PROBLEM TO SOLVE. The response must contain every line below in which "BUZZER" appears.

SUPPLIED INFORMATION.
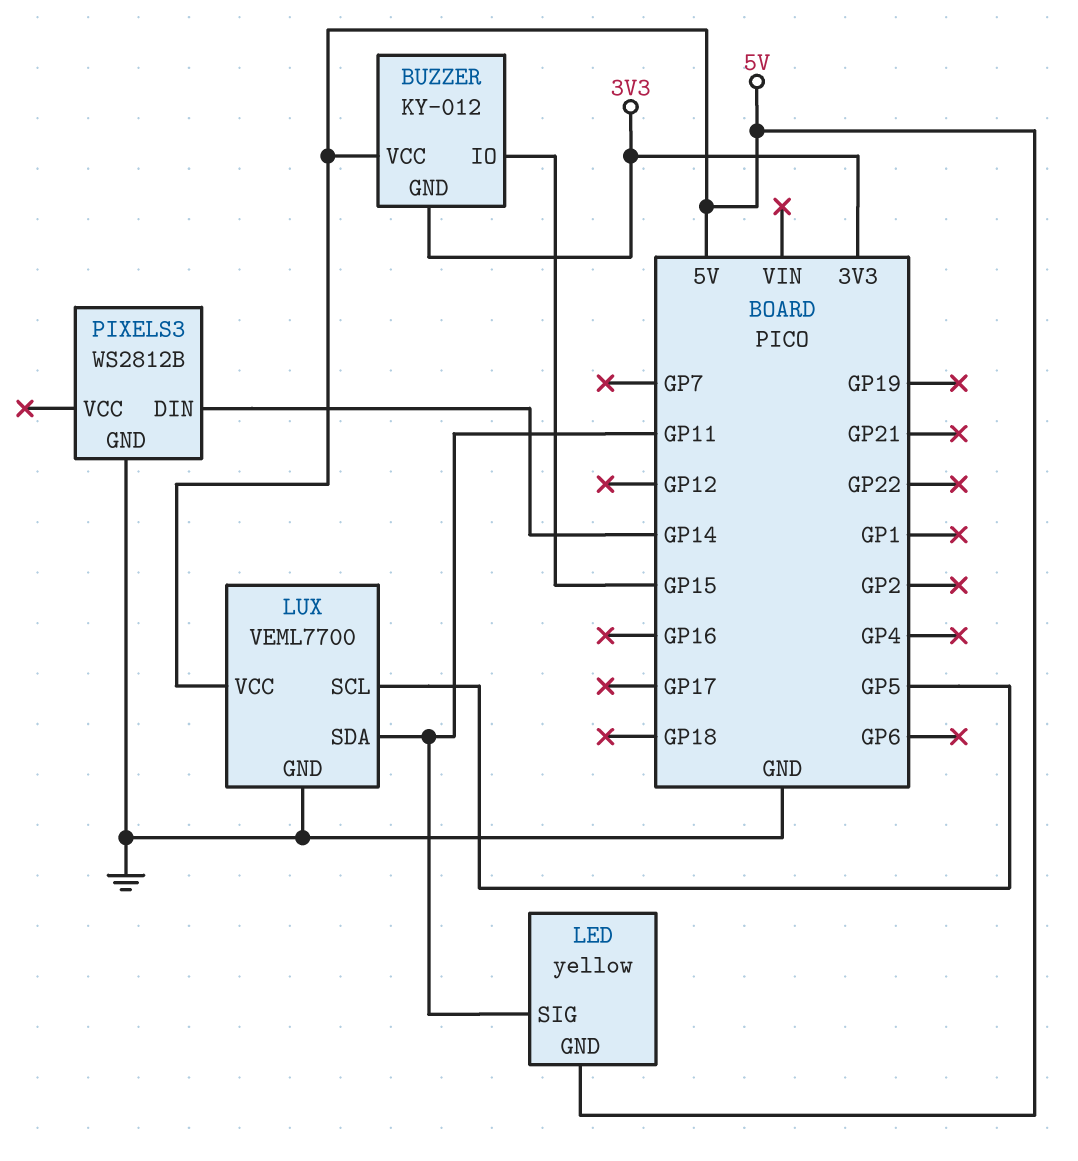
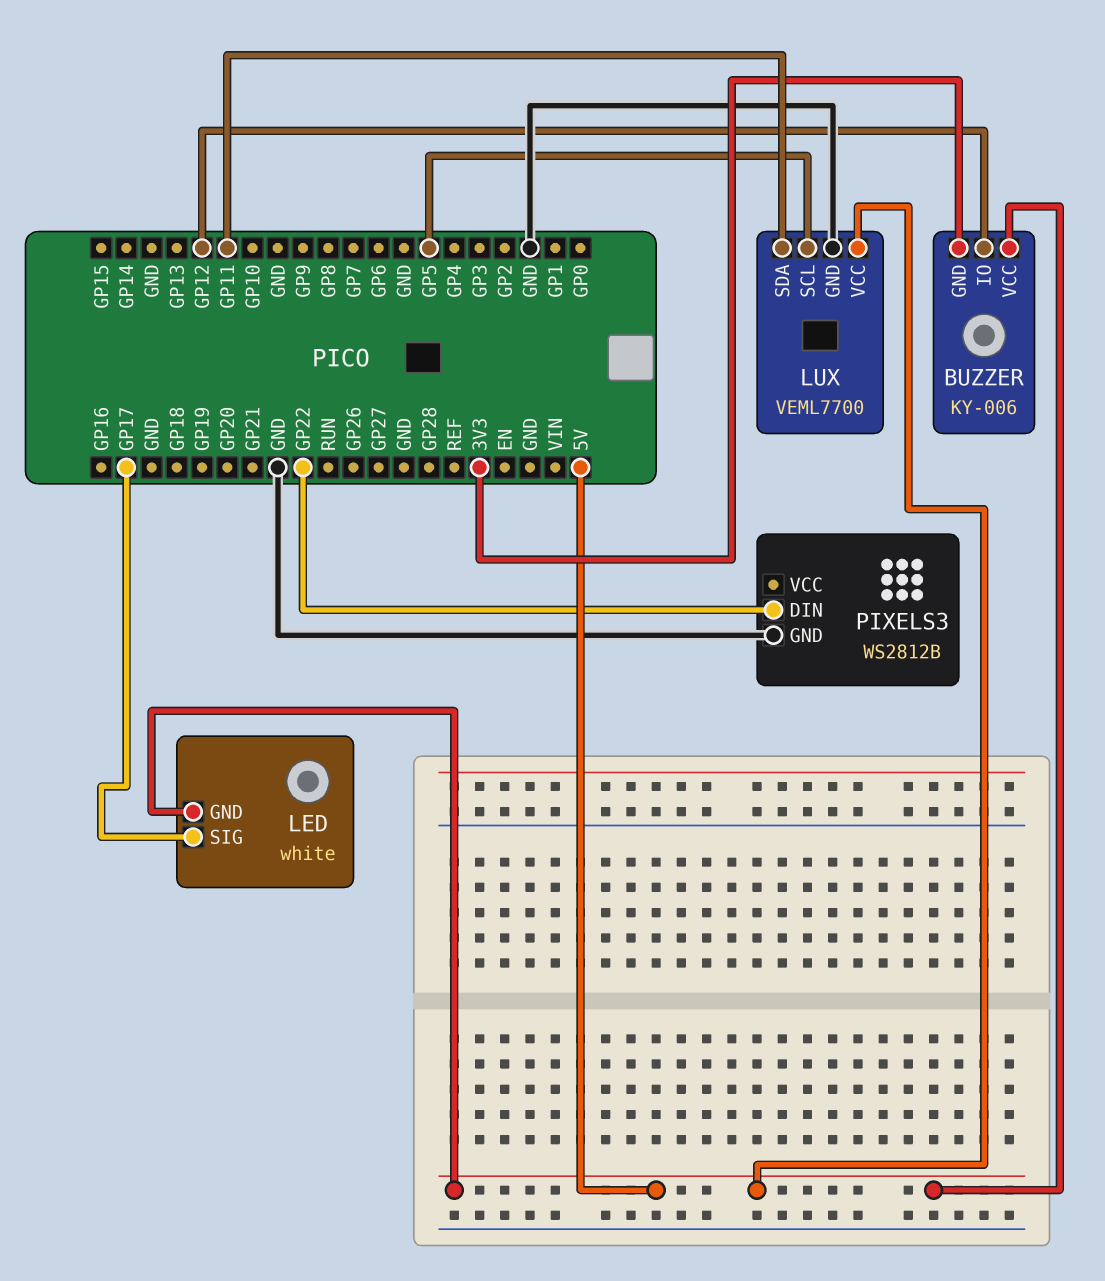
BUZZER: KY-012 -> KY-006
BUZZER pin IO: GP15 -> GP12
LED: yellow -> white
LED pin SIG: GP11 -> GP17
PIXELS3 pin DIN: GP14 -> GP22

RESPONSE FOR THIS EXERCISE.
BUZZER: KY-012 -> KY-006
BUZZER pin IO: GP15 -> GP12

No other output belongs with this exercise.